● **Task directions**
The result should be an exact copy of the lines from the one with "(207, 230) = (241, 557): black" through the last line of the data below, both included.

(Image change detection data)
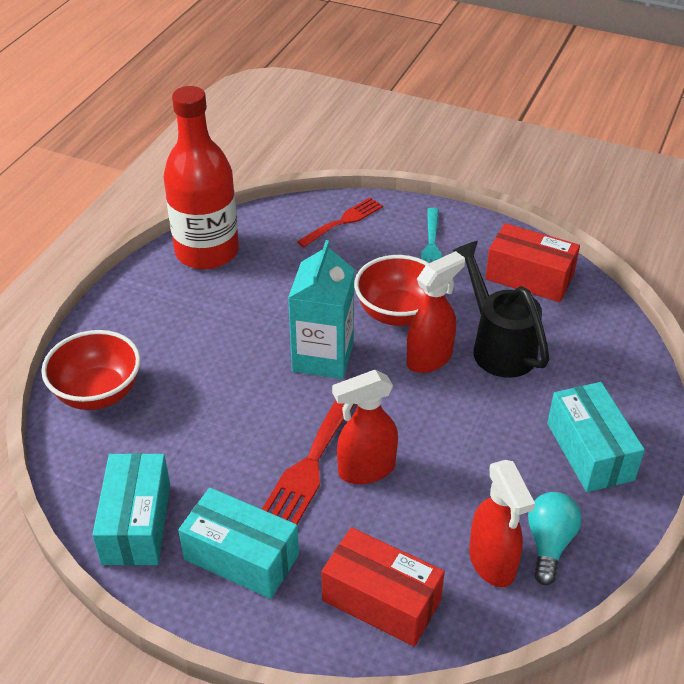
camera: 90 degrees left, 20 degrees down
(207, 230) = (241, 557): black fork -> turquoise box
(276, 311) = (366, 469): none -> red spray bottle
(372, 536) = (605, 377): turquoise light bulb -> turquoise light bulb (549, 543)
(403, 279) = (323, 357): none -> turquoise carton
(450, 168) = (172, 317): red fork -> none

● **Task answer**
(207, 230) = (241, 557): black fork -> turquoise box
(276, 311) = (366, 469): none -> red spray bottle
(372, 536) = (605, 377): turquoise light bulb -> turquoise light bulb (549, 543)
(403, 279) = (323, 357): none -> turquoise carton
(450, 168) = (172, 317): red fork -> none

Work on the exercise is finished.